### Required action
When you write out the material, keep every line exactly as it is.

**** Given entries ****

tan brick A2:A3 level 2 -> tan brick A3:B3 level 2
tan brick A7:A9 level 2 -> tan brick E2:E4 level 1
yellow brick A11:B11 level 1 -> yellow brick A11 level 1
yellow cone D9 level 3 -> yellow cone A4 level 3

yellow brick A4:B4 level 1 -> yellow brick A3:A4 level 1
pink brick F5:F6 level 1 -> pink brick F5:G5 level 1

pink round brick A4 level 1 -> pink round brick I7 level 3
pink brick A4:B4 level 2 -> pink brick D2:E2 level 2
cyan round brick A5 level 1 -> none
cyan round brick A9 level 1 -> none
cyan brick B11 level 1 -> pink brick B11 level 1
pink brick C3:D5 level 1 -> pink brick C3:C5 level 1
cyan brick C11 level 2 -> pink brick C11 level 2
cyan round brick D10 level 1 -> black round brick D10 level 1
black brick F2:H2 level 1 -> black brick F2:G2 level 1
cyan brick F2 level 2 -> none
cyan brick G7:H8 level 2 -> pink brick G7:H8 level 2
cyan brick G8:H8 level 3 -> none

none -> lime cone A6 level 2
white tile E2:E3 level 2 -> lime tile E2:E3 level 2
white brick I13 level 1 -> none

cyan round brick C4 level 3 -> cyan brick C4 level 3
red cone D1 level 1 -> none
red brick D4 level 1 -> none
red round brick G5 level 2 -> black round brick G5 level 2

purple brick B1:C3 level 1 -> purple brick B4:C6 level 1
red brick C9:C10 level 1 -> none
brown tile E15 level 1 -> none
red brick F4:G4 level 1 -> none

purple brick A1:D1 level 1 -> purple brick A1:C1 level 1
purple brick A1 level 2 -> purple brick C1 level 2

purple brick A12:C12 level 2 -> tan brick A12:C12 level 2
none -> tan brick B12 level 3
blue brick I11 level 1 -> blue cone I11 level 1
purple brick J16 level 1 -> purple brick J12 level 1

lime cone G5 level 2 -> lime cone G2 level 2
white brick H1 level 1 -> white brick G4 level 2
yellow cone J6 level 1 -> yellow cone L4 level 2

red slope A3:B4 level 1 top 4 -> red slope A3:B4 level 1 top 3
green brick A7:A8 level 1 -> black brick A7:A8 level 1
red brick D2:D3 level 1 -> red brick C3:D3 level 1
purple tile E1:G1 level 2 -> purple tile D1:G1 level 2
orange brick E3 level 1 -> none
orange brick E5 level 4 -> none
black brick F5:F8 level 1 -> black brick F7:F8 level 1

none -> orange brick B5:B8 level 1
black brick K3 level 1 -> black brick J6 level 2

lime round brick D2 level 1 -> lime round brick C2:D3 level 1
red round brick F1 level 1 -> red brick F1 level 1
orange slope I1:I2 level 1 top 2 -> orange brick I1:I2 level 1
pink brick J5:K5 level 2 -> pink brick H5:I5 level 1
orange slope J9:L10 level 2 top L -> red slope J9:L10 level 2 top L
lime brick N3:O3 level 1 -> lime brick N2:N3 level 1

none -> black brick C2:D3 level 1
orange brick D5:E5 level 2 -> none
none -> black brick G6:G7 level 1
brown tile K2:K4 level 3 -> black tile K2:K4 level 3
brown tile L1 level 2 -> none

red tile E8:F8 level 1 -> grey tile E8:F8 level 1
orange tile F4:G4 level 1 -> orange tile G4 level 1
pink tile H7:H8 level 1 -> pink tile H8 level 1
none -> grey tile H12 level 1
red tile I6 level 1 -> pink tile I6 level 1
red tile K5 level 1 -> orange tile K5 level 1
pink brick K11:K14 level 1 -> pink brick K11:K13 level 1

****

### Answer section
tan brick A2:A3 level 2 -> tan brick A3:B3 level 2
tan brick A7:A9 level 2 -> tan brick E2:E4 level 1
yellow brick A11:B11 level 1 -> yellow brick A11 level 1
yellow cone D9 level 3 -> yellow cone A4 level 3

yellow brick A4:B4 level 1 -> yellow brick A3:A4 level 1
pink brick F5:F6 level 1 -> pink brick F5:G5 level 1

pink round brick A4 level 1 -> pink round brick I7 level 3
pink brick A4:B4 level 2 -> pink brick D2:E2 level 2
cyan round brick A5 level 1 -> none
cyan round brick A9 level 1 -> none
cyan brick B11 level 1 -> pink brick B11 level 1
pink brick C3:D5 level 1 -> pink brick C3:C5 level 1
cyan brick C11 level 2 -> pink brick C11 level 2
cyan round brick D10 level 1 -> black round brick D10 level 1
black brick F2:H2 level 1 -> black brick F2:G2 level 1
cyan brick F2 level 2 -> none
cyan brick G7:H8 level 2 -> pink brick G7:H8 level 2
cyan brick G8:H8 level 3 -> none

none -> lime cone A6 level 2
white tile E2:E3 level 2 -> lime tile E2:E3 level 2
white brick I13 level 1 -> none

cyan round brick C4 level 3 -> cyan brick C4 level 3
red cone D1 level 1 -> none
red brick D4 level 1 -> none
red round brick G5 level 2 -> black round brick G5 level 2

purple brick B1:C3 level 1 -> purple brick B4:C6 level 1
red brick C9:C10 level 1 -> none
brown tile E15 level 1 -> none
red brick F4:G4 level 1 -> none

purple brick A1:D1 level 1 -> purple brick A1:C1 level 1
purple brick A1 level 2 -> purple brick C1 level 2

purple brick A12:C12 level 2 -> tan brick A12:C12 level 2
none -> tan brick B12 level 3
blue brick I11 level 1 -> blue cone I11 level 1
purple brick J16 level 1 -> purple brick J12 level 1

lime cone G5 level 2 -> lime cone G2 level 2
white brick H1 level 1 -> white brick G4 level 2
yellow cone J6 level 1 -> yellow cone L4 level 2

red slope A3:B4 level 1 top 4 -> red slope A3:B4 level 1 top 3
green brick A7:A8 level 1 -> black brick A7:A8 level 1
red brick D2:D3 level 1 -> red brick C3:D3 level 1
purple tile E1:G1 level 2 -> purple tile D1:G1 level 2
orange brick E3 level 1 -> none
orange brick E5 level 4 -> none
black brick F5:F8 level 1 -> black brick F7:F8 level 1

none -> orange brick B5:B8 level 1
black brick K3 level 1 -> black brick J6 level 2

lime round brick D2 level 1 -> lime round brick C2:D3 level 1
red round brick F1 level 1 -> red brick F1 level 1
orange slope I1:I2 level 1 top 2 -> orange brick I1:I2 level 1
pink brick J5:K5 level 2 -> pink brick H5:I5 level 1
orange slope J9:L10 level 2 top L -> red slope J9:L10 level 2 top L
lime brick N3:O3 level 1 -> lime brick N2:N3 level 1

none -> black brick C2:D3 level 1
orange brick D5:E5 level 2 -> none
none -> black brick G6:G7 level 1
brown tile K2:K4 level 3 -> black tile K2:K4 level 3
brown tile L1 level 2 -> none

red tile E8:F8 level 1 -> grey tile E8:F8 level 1
orange tile F4:G4 level 1 -> orange tile G4 level 1
pink tile H7:H8 level 1 -> pink tile H8 level 1
none -> grey tile H12 level 1
red tile I6 level 1 -> pink tile I6 level 1
red tile K5 level 1 -> orange tile K5 level 1
pink brick K11:K14 level 1 -> pink brick K11:K13 level 1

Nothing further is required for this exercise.